►
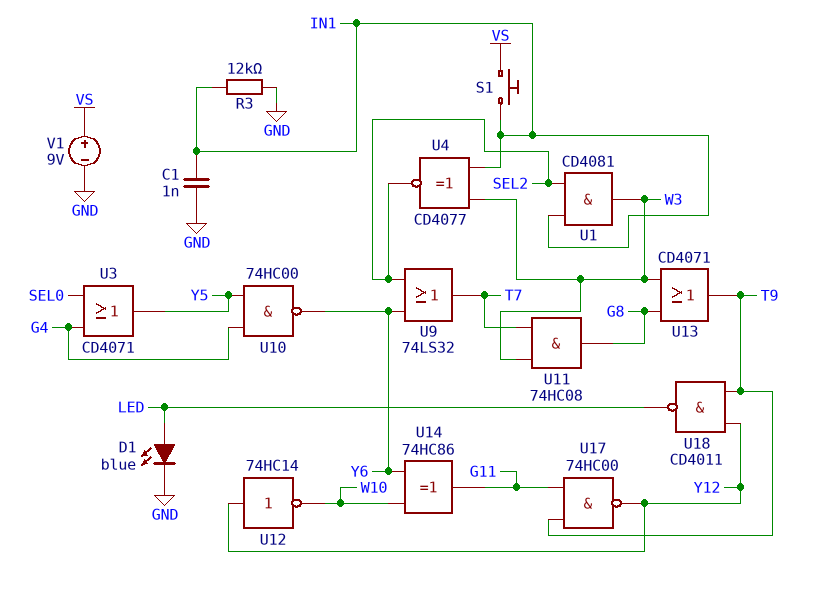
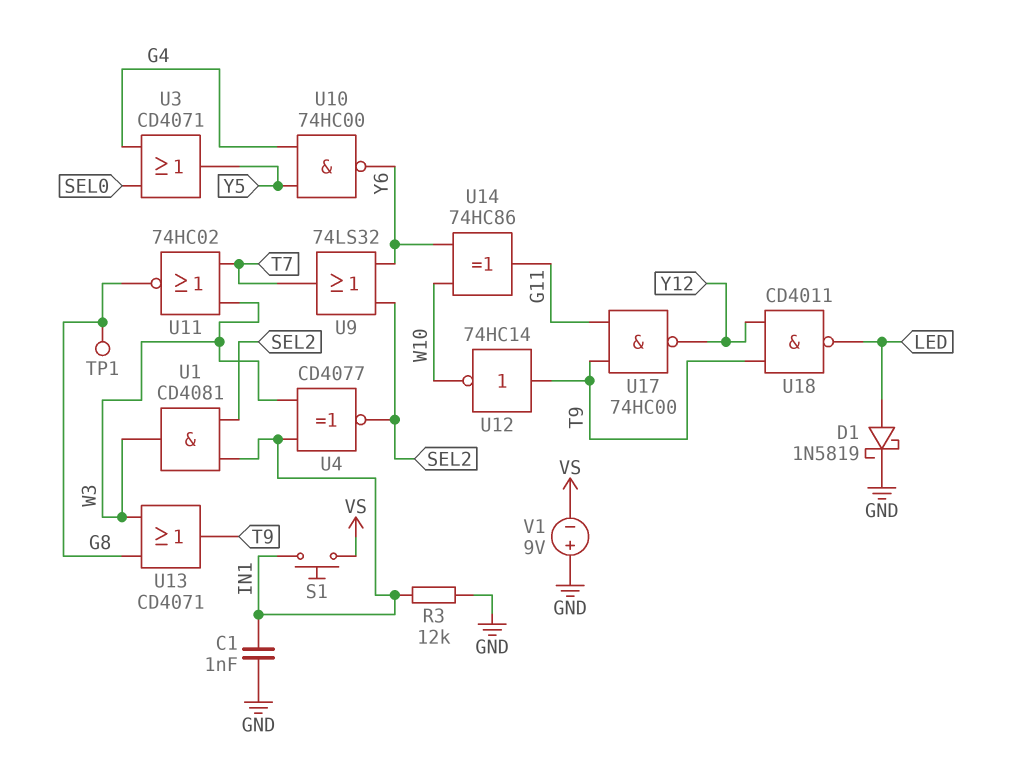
D1: LED blue (A LED, K GND) -> schottky 1N5819 (A LED, K GND)
TP1: none -> test point (G8)
U11: AND 74HC08 (in T7, in W3, out G8) -> NOR 74HC02 (in T7, in W3, out G8)
U12: NOT 74HC14 (in Y12, out W10) -> NOT 74HC14 (in T9, out W10)
V1: 9V (plus VS, minus GND) -> 9V (plus GND, minus VS)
◄
WORK TO COMPLETE
Leave the pictures out and return the rest of the listing exactly.

YOUR RESPONSE
D1: LED blue (A LED, K GND) -> schottky 1N5819 (A LED, K GND)
TP1: none -> test point (G8)
U11: AND 74HC08 (in T7, in W3, out G8) -> NOR 74HC02 (in T7, in W3, out G8)
U12: NOT 74HC14 (in Y12, out W10) -> NOT 74HC14 (in T9, out W10)
V1: 9V (plus VS, minus GND) -> 9V (plus GND, minus VS)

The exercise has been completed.